(Input data begins)

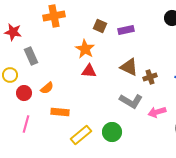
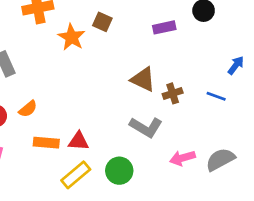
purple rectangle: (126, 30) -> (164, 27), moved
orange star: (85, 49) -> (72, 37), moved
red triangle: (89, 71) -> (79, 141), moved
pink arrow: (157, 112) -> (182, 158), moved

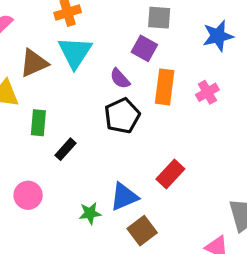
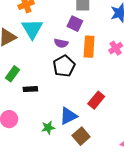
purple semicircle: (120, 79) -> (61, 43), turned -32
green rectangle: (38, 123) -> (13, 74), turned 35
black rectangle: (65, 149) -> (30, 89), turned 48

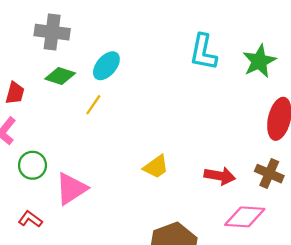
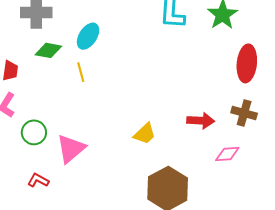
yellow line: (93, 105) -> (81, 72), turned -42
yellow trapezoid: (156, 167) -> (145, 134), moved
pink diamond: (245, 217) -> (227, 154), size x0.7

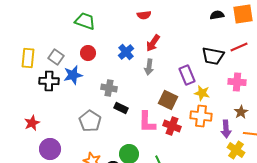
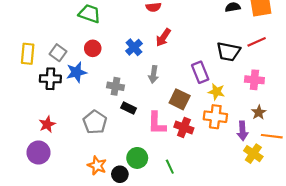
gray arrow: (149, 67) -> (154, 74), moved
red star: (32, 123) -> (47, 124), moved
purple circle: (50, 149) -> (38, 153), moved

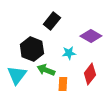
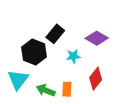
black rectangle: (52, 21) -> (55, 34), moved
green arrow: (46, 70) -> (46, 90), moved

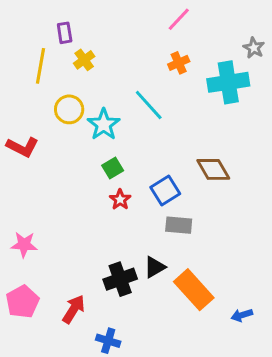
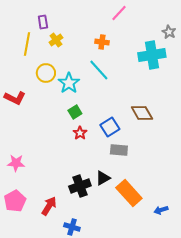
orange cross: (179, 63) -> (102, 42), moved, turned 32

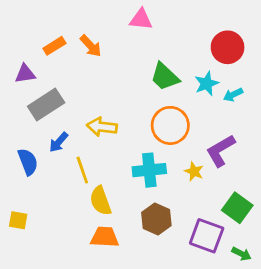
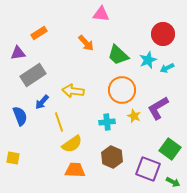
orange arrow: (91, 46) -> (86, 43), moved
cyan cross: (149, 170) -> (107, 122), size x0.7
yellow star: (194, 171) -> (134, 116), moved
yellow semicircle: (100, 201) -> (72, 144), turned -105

(Input data ends)

--- Task to carry out ---
Return exactly the lines that appear in the data above between the line containing "red star: (32, 123) -> (47, 124), moved" and the line containing "yellow star: (194, 171) -> (134, 116), moved", both of which are included, and leave the pictures out.

--- Answer for the task ---
red star: (32, 123) -> (47, 124), moved
purple circle: (50, 149) -> (38, 153), moved

black rectangle: (52, 21) -> (55, 34), moved
green arrow: (46, 70) -> (46, 90), moved

orange cross: (179, 63) -> (102, 42), moved, turned 32

orange arrow: (91, 46) -> (86, 43), moved
cyan cross: (149, 170) -> (107, 122), size x0.7
yellow star: (194, 171) -> (134, 116), moved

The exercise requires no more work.